### INSTRUCTIONS FOR THE TASK
Please give an exact transcription of the lines below, from the one that contains "R3: 4.7k (3V3, N9) -> 4.7k (GND, N6)" to the very last, with no other lines.

### MATERIAL FOR THE TASK
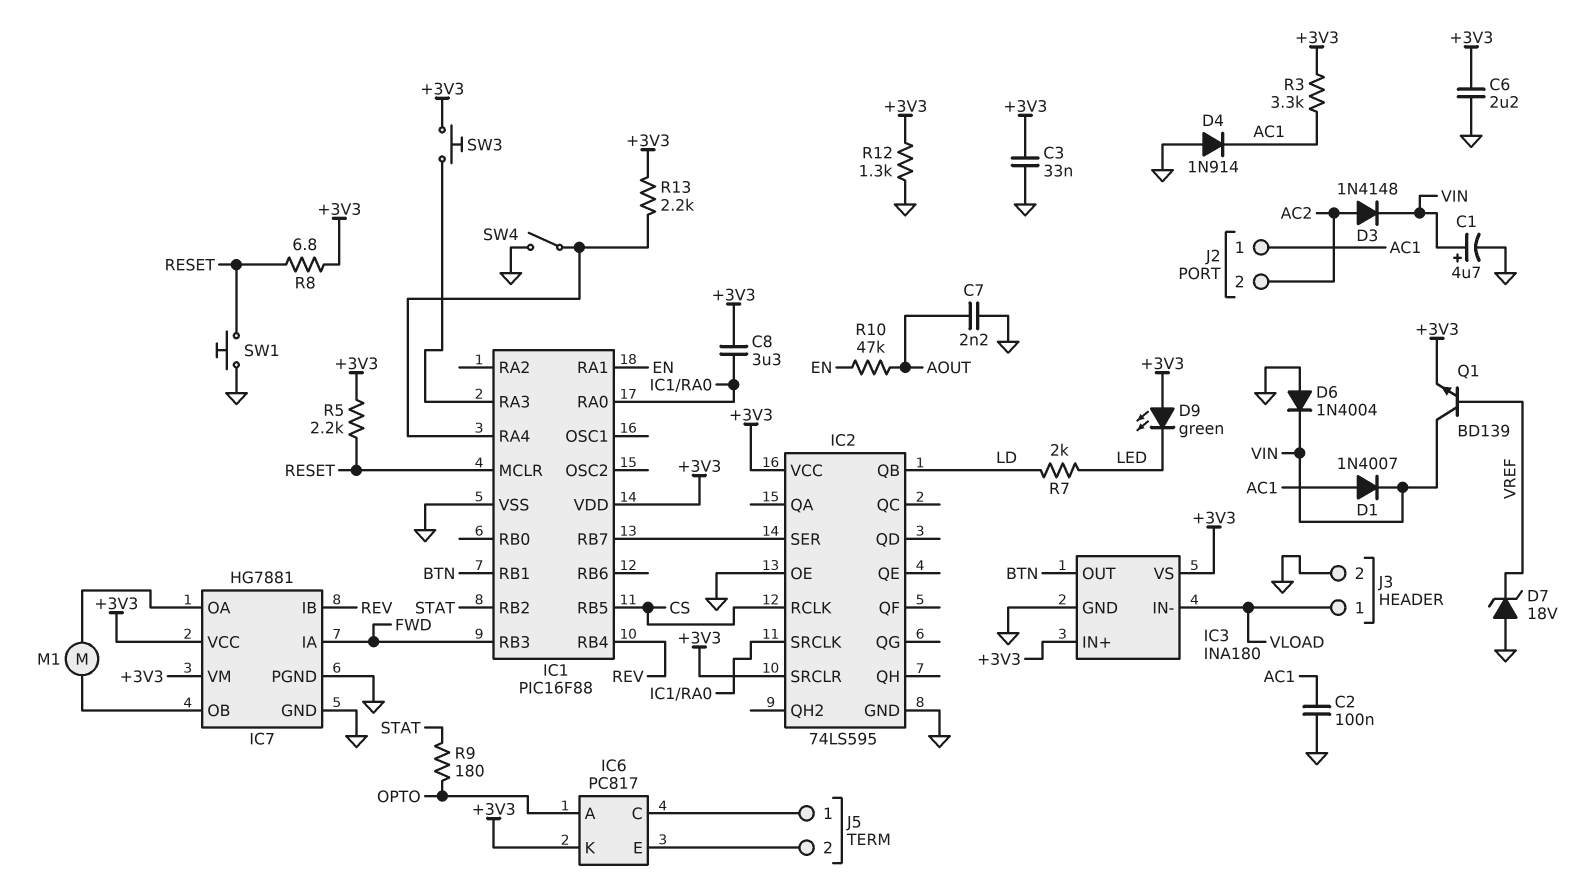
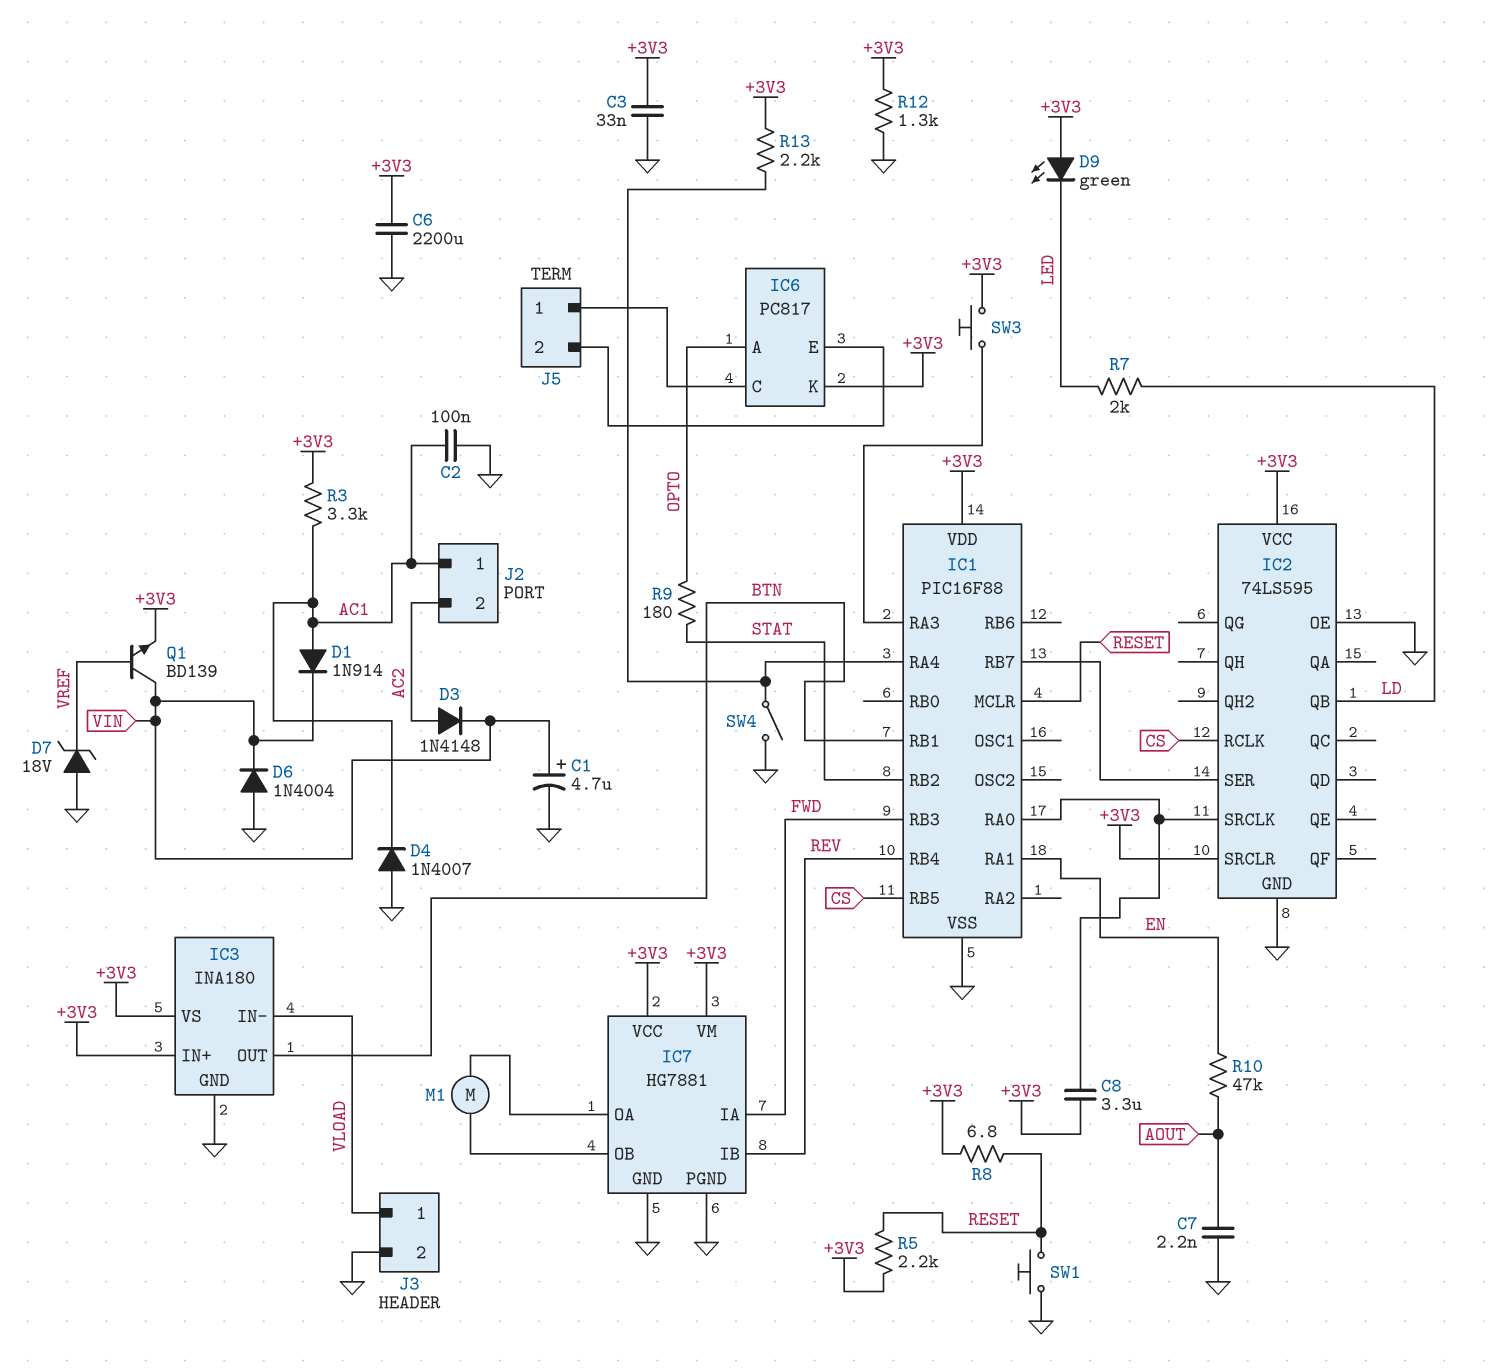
C6: 2.2uF (+3V3, GND) -> 2200uF (+3V3, GND)
D1: diode 1N4007 (A AC1, K VIN) -> diode 1N914 (A AC1, K VIN)
D4: diode 1N914 (A GND, K AC1) -> diode 1N4007 (A GND, K AC1)

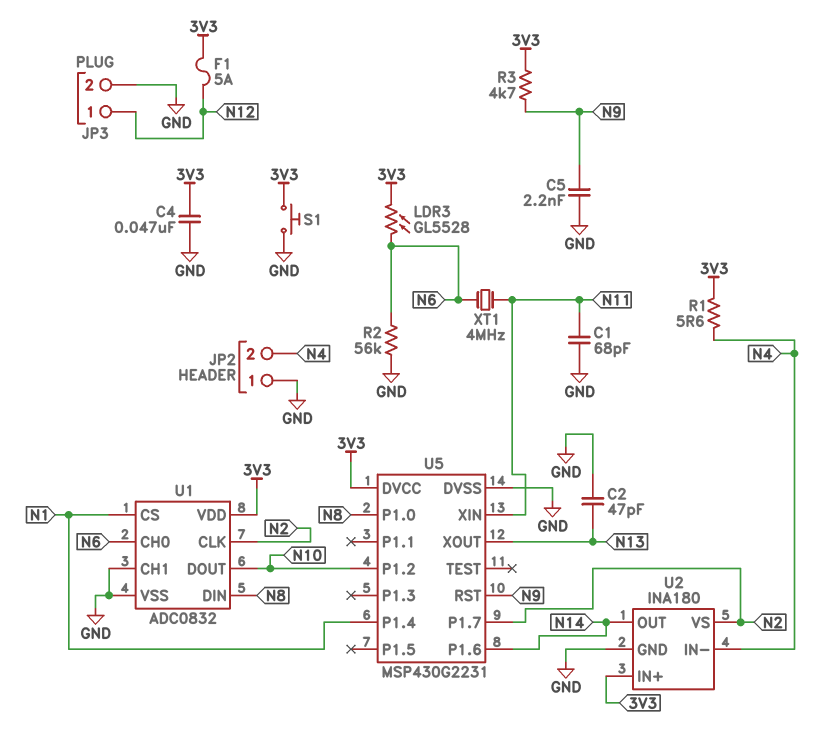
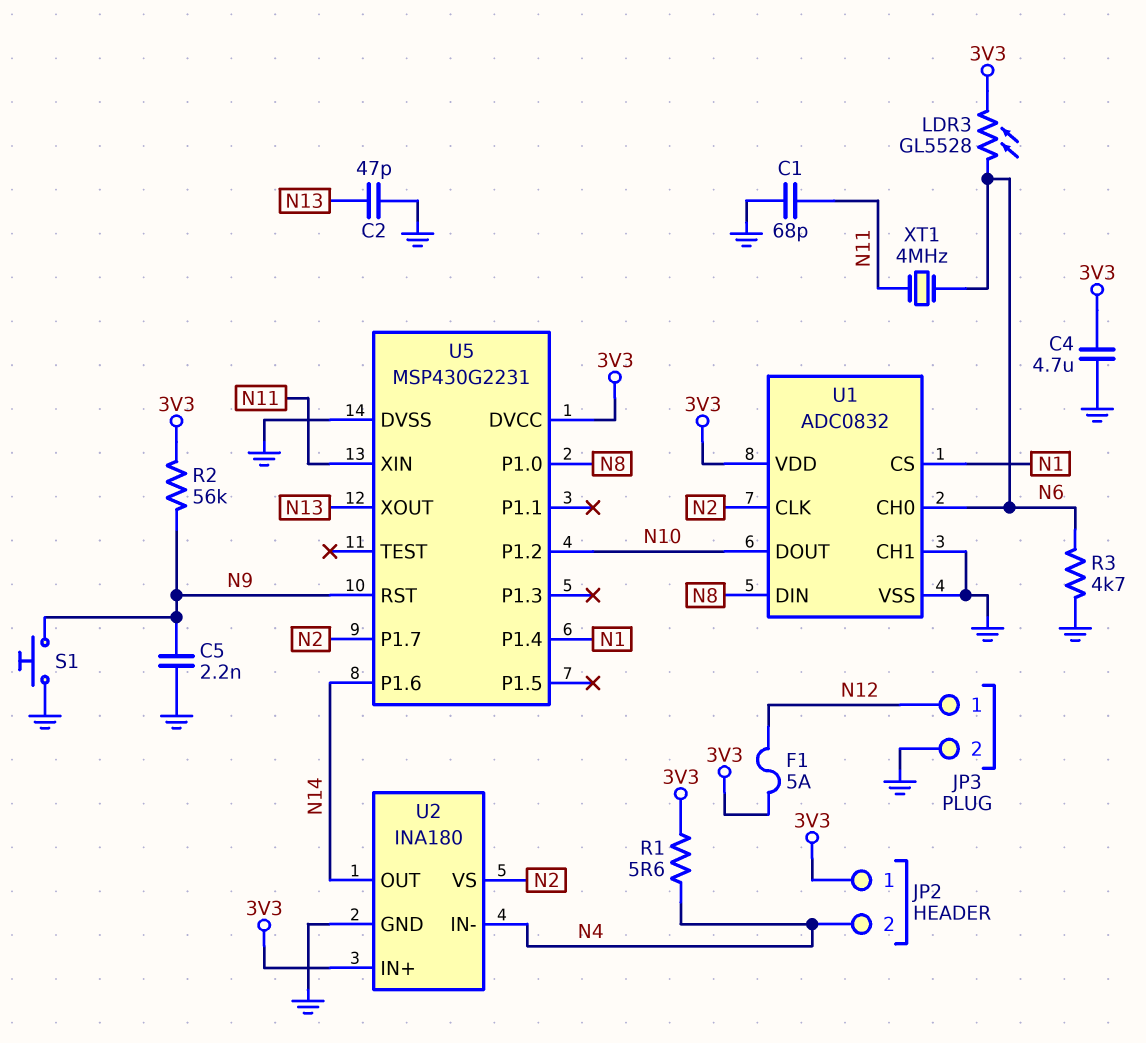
C4: 47nF (3V3, GND) -> 4.7uF (3V3, GND)
JP2 pin 1: GND -> 3V3
R2: 56k (GND, N6) -> 56k (3V3, N9)
R3: 4.7k (3V3, N9) -> 4.7k (GND, N6)
S1: button (3V3, GND) -> button (GND, N9)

### REPLY TO THE TASK
R3: 4.7k (3V3, N9) -> 4.7k (GND, N6)
S1: button (3V3, GND) -> button (GND, N9)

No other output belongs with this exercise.